Where a line in the listing contains the string "pink", copy that line out.

Data supplied:
··········

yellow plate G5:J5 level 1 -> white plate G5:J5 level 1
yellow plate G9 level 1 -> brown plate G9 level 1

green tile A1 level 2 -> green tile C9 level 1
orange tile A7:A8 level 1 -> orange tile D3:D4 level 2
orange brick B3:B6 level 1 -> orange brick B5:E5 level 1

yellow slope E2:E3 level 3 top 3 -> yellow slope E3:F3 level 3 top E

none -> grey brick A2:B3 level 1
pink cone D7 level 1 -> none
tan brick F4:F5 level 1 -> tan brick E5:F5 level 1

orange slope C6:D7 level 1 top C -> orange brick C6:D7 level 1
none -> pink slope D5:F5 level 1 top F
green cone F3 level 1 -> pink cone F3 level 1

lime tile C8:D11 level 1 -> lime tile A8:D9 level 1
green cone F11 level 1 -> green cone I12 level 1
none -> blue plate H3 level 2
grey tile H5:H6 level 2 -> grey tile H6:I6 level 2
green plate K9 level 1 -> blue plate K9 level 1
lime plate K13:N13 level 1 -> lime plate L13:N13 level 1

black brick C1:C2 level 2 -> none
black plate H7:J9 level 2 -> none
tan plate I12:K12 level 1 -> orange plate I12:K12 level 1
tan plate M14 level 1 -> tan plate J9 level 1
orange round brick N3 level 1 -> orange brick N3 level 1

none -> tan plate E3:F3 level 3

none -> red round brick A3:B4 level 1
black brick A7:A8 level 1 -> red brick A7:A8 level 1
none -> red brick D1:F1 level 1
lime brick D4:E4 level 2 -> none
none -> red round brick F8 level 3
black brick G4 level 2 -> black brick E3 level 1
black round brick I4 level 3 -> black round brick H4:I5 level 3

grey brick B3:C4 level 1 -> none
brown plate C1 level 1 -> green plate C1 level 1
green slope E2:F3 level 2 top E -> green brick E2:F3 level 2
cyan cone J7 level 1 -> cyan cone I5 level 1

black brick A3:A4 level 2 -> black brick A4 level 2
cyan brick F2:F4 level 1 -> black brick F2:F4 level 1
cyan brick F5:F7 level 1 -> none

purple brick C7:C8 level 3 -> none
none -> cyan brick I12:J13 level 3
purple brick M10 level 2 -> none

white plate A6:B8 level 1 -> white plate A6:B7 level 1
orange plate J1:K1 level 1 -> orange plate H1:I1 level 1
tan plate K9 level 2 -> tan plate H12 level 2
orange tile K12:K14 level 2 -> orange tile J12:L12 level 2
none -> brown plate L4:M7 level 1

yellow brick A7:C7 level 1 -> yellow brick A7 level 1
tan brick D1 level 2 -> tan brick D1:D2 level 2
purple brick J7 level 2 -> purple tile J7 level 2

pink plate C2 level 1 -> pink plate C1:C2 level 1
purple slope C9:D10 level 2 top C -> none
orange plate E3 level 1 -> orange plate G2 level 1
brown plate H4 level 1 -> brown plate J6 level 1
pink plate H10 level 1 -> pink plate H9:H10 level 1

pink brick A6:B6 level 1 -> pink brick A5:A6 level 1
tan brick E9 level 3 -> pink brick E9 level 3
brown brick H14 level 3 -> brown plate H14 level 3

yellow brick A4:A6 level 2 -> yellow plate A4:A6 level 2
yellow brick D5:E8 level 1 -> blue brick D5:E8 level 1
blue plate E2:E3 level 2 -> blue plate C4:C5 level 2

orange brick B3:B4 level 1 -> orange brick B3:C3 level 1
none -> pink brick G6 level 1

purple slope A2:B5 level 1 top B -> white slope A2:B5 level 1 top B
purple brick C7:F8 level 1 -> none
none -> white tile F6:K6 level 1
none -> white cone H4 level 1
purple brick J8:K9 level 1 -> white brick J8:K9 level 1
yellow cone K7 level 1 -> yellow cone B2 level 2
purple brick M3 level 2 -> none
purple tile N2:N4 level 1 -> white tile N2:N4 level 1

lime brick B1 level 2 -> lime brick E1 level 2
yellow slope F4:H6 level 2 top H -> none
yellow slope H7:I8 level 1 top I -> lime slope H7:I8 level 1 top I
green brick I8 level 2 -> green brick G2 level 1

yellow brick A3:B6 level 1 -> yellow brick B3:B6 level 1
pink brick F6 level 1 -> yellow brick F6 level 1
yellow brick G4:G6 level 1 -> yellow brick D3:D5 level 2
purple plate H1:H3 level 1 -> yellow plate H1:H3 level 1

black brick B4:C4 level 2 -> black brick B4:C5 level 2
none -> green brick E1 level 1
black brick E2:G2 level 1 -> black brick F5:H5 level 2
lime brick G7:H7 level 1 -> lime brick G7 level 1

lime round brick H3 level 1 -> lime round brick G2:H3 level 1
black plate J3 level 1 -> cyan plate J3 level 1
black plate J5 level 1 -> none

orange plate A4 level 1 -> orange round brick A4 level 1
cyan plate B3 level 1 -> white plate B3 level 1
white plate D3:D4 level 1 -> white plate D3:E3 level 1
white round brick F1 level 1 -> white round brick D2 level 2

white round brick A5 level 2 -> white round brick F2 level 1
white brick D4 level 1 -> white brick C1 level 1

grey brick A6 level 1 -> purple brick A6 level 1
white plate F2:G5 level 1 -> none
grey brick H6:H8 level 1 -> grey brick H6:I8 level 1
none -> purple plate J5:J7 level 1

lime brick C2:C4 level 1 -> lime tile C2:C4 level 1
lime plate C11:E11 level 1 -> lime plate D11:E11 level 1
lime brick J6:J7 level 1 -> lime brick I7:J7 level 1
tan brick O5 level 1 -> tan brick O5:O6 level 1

··········

Solved problem:
pink cone D7 level 1 -> none
none -> pink slope D5:F5 level 1 top F
green cone F3 level 1 -> pink cone F3 level 1
pink plate C2 level 1 -> pink plate C1:C2 level 1
pink plate H10 level 1 -> pink plate H9:H10 level 1
pink brick A6:B6 level 1 -> pink brick A5:A6 level 1
tan brick E9 level 3 -> pink brick E9 level 3
none -> pink brick G6 level 1
pink brick F6 level 1 -> yellow brick F6 level 1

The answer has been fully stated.